(Instructions for the task)
Look through the listing below for the string "black". Show each line where it occurs.

++++++++

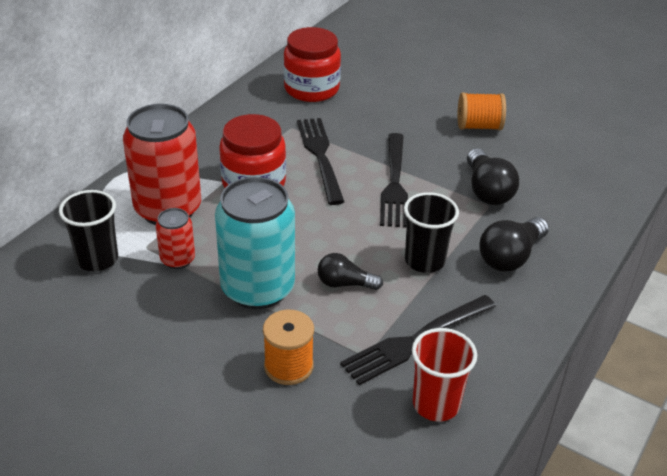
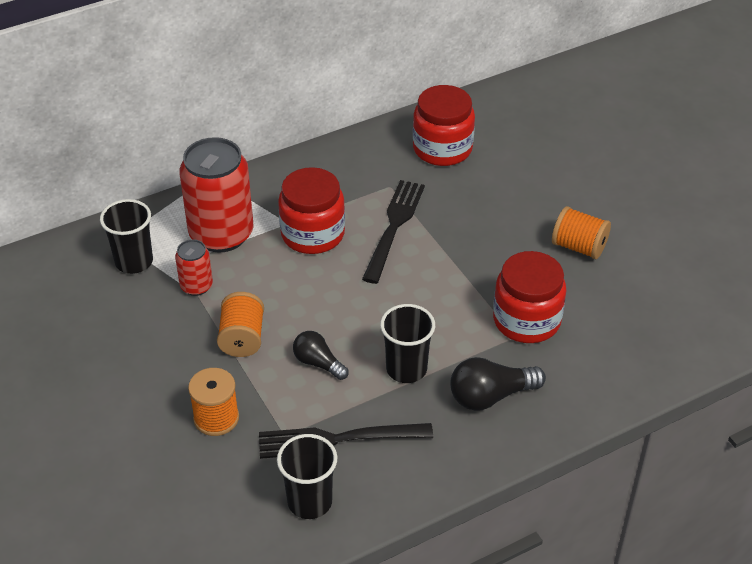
camera: 30 degrees right, 5 degrees up
(257, 288) = (242, 338): turquoise can -> orange spool
(394, 183) = (442, 280): black fork -> none
(436, 404) = (309, 502): red cup -> black cup
(487, 190) = (526, 320): black light bulb -> red jar

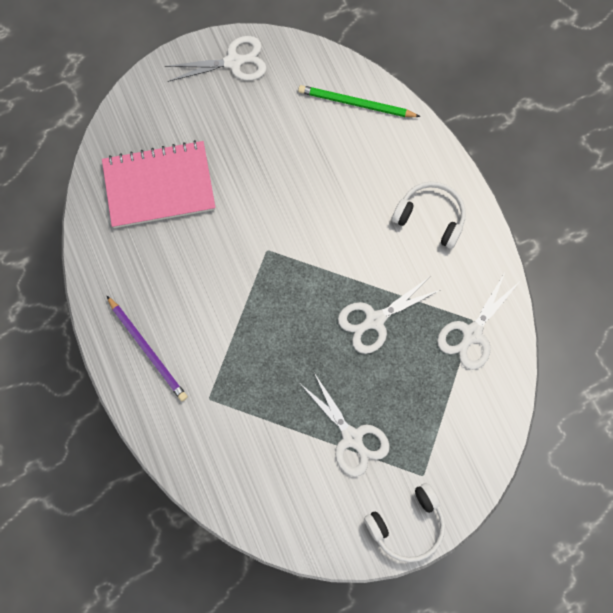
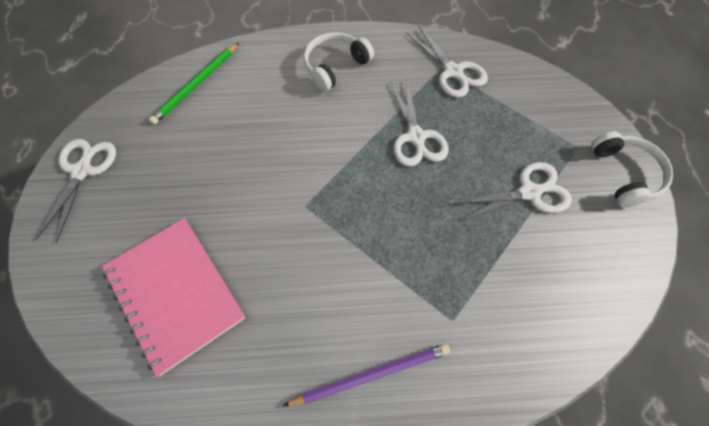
camera: 70 degrees left, 10 degrees down
(159, 186) = (174, 293): pink notebook -> pink notebook turned 45 degrees counterclockwise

++++++++

(Output)
(394, 183) = (442, 280): black fork -> none
(436, 404) = (309, 502): red cup -> black cup
(487, 190) = (526, 320): black light bulb -> red jar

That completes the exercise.